• [What to do]:
Repeat exactly, and only, the lines running from the one that holds "D3: diode (A" to the end of the records.

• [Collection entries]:
________________________

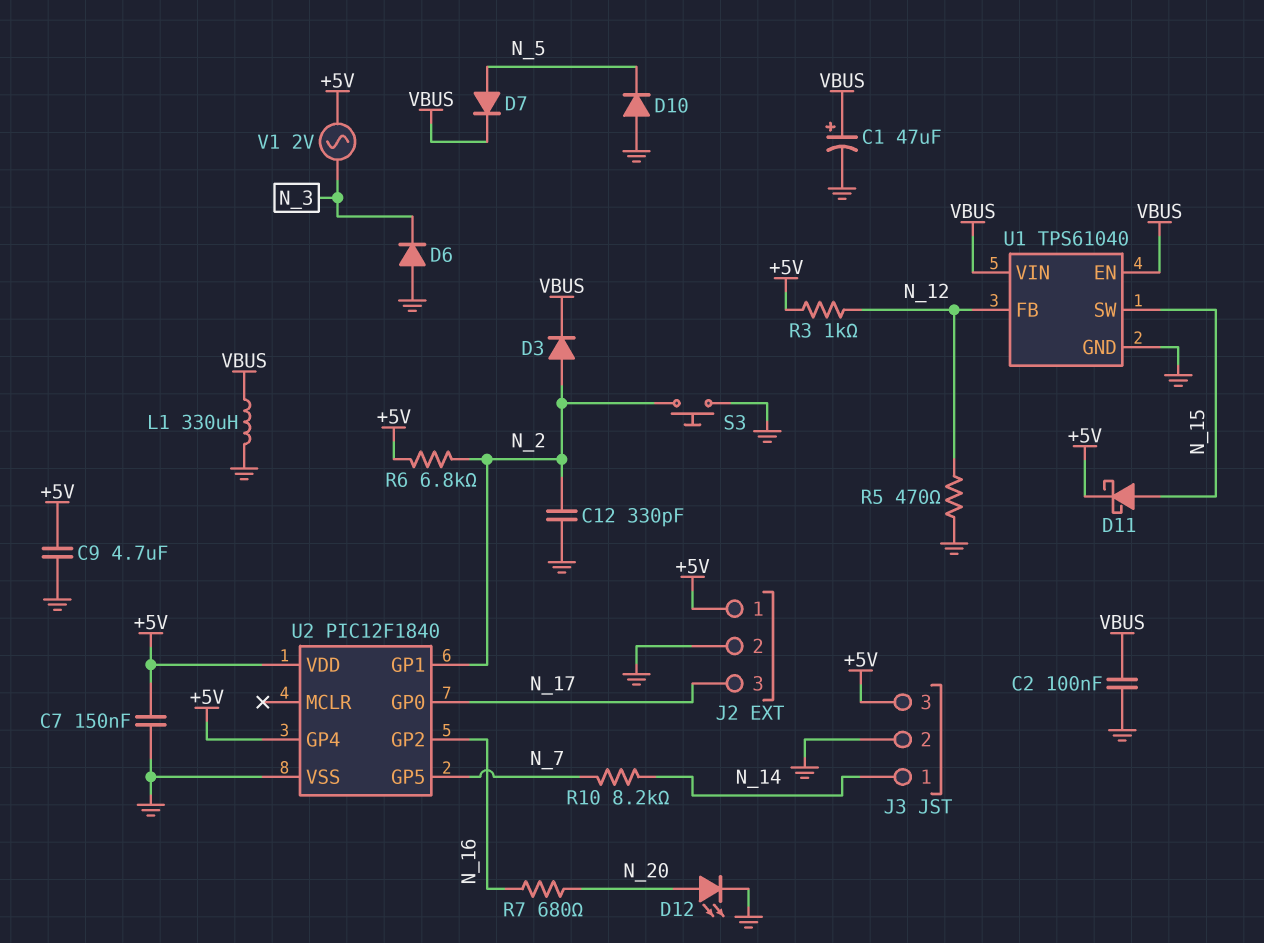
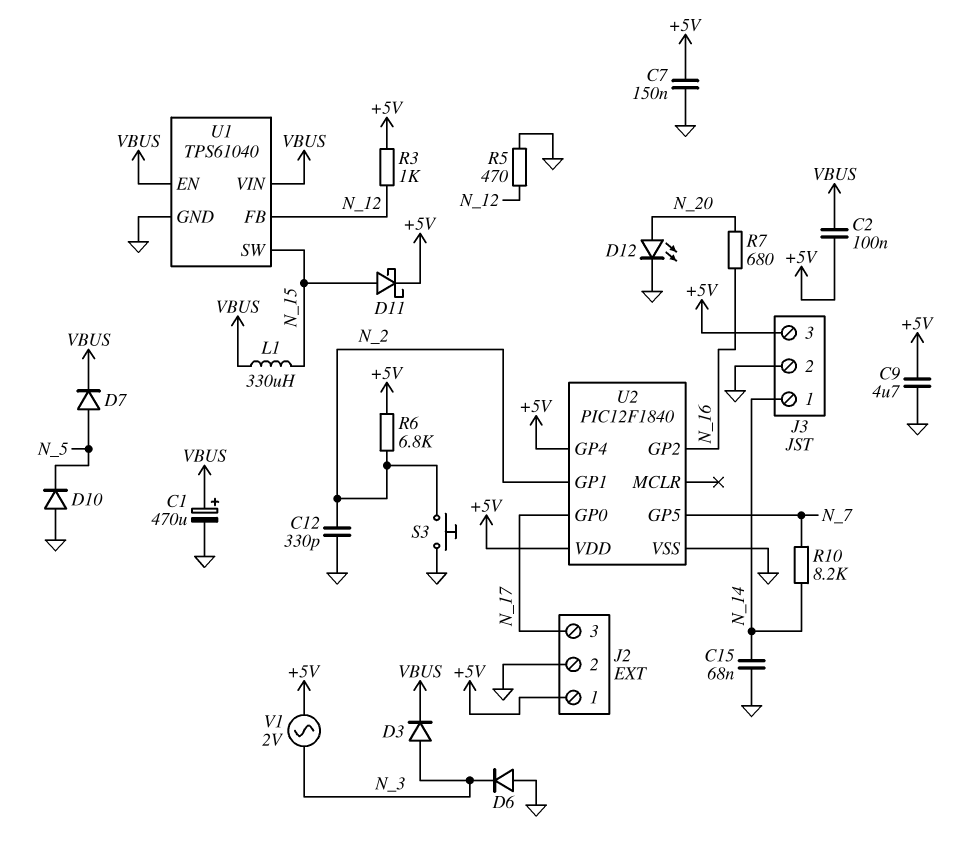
C1: 47uF (plus VBUS, minus GND) -> 470uF (plus VBUS, minus GND)
C2: 100nF (GND, VBUS) -> 100nF (+5V, VBUS)
C15: none -> 68nF (GND, N_14)
D3: diode (A N_2, K VBUS) -> diode (A N_3, K VBUS)
L1: 330uH (GND, VBUS) -> 330uH (N_15, VBUS)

________________________

• [Solution to this exercise]:
D3: diode (A N_2, K VBUS) -> diode (A N_3, K VBUS)
L1: 330uH (GND, VBUS) -> 330uH (N_15, VBUS)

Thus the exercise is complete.